=== Material provided ===

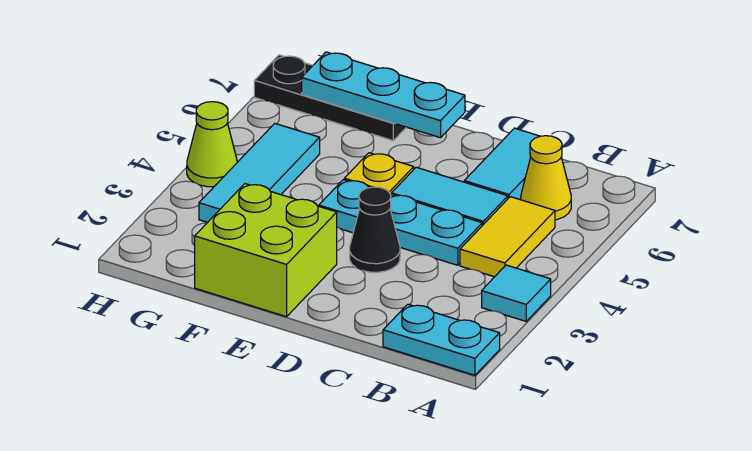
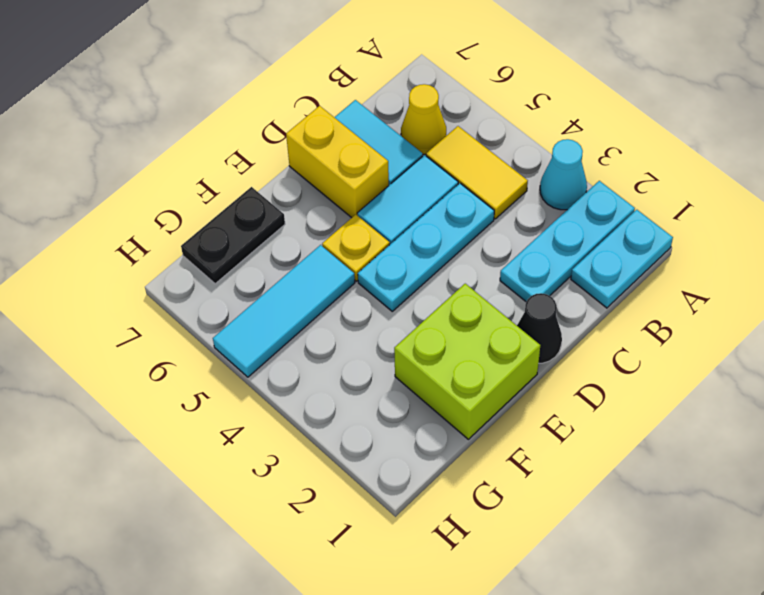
cyan tile A3 level 1 -> cyan cone A3 level 1
black cone D3 level 1 -> black cone D1 level 1
none -> yellow brick D6:D7 level 1
cyan plate E7:G7 level 2 -> cyan plate A2:C2 level 1
black plate F7:H7 level 1 -> black plate F7:G7 level 1
cyan tile G3:G5 level 1 -> cyan tile F5:H5 level 1
lime cone H4 level 1 -> none

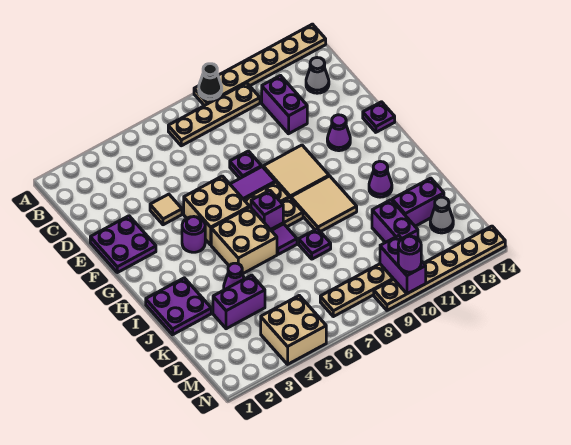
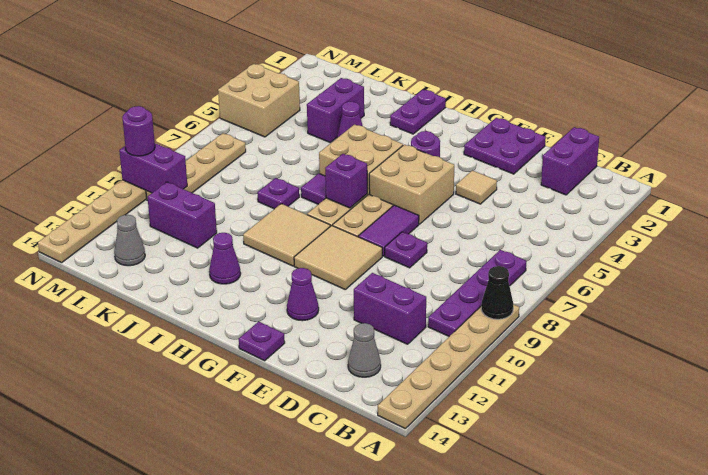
tan plate B7:B10 level 1 -> purple plate B7:B10 level 1
purple plate I1:J2 level 1 -> purple plate I1:I2 level 1
purple brick K12:K13 level 1 -> purple brick C1:C2 level 1

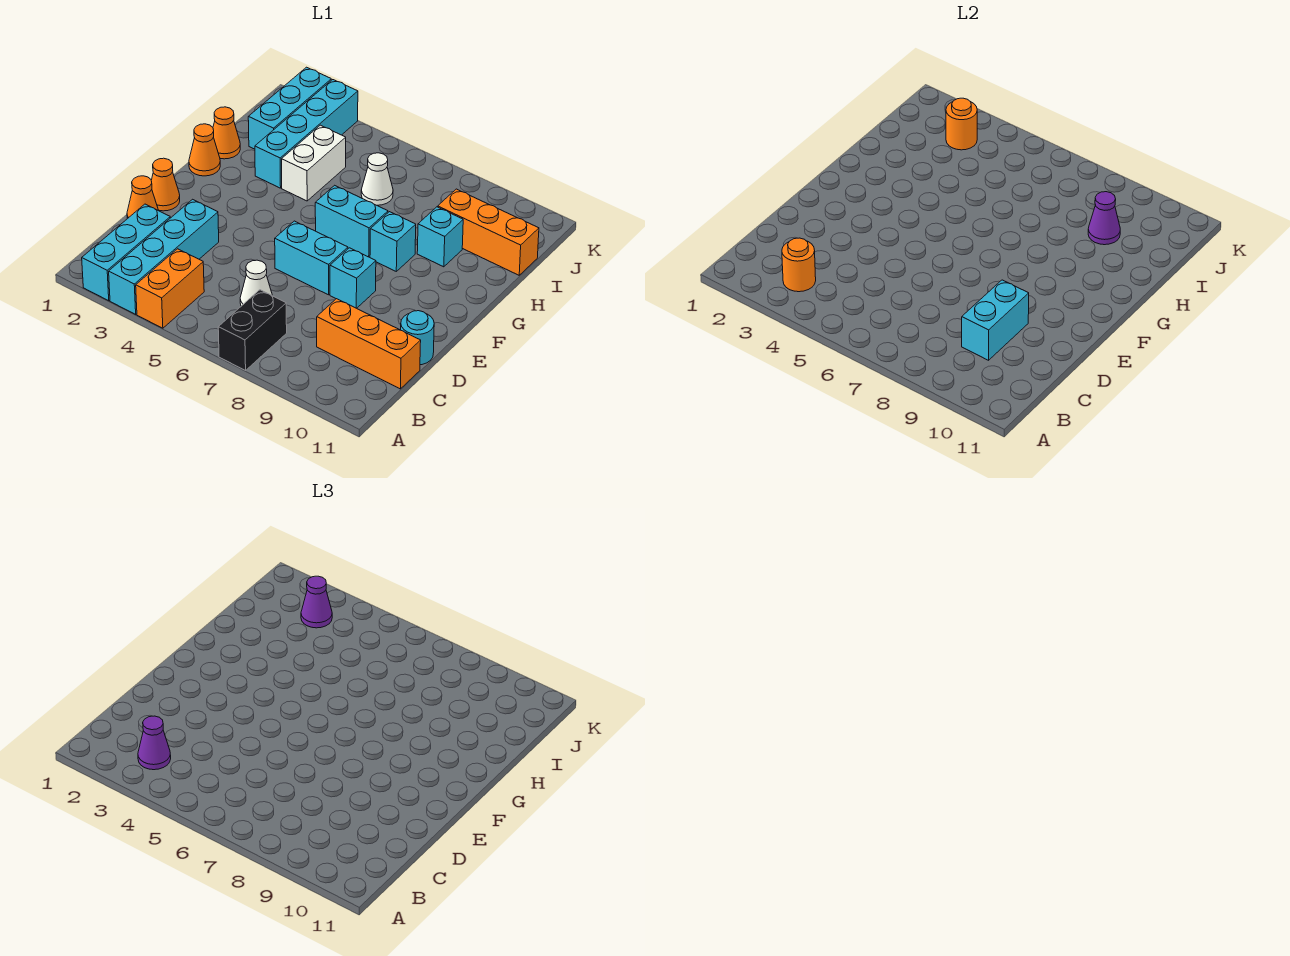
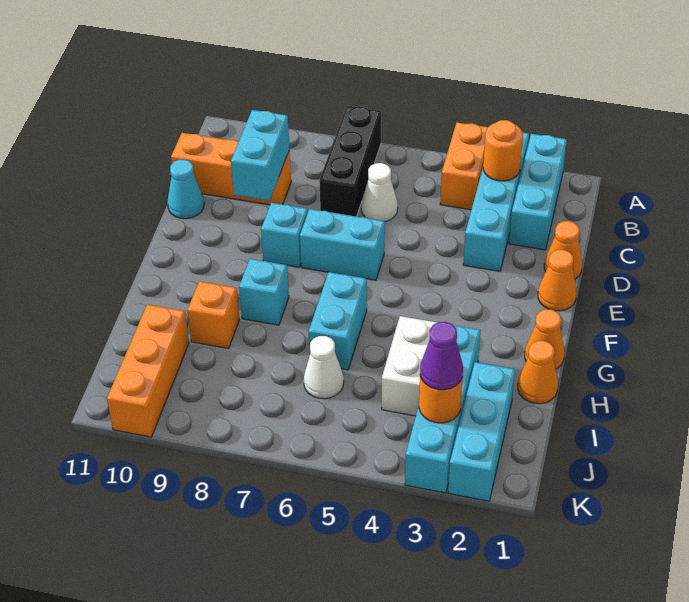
black brick A7:B7 level 1 -> black brick A7:C7 level 1
purple cone B3 level 3 -> none
cyan round brick D11 level 1 -> cyan cone D11 level 1
cyan brick G6:G7 level 1 -> cyan brick G6:H6 level 1
cyan brick H9 level 1 -> orange brick H9 level 1
orange brick I9:I11 level 1 -> orange brick I10:K10 level 1
purple cone I9 level 2 -> none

===

(Brief) All lines from the one with "cyan round brick" to the end of the entries above are to be written out exactly, the first and last included.

(Response box)
cyan round brick D11 level 1 -> cyan cone D11 level 1
cyan brick G6:G7 level 1 -> cyan brick G6:H6 level 1
cyan brick H9 level 1 -> orange brick H9 level 1
orange brick I9:I11 level 1 -> orange brick I10:K10 level 1
purple cone I9 level 2 -> none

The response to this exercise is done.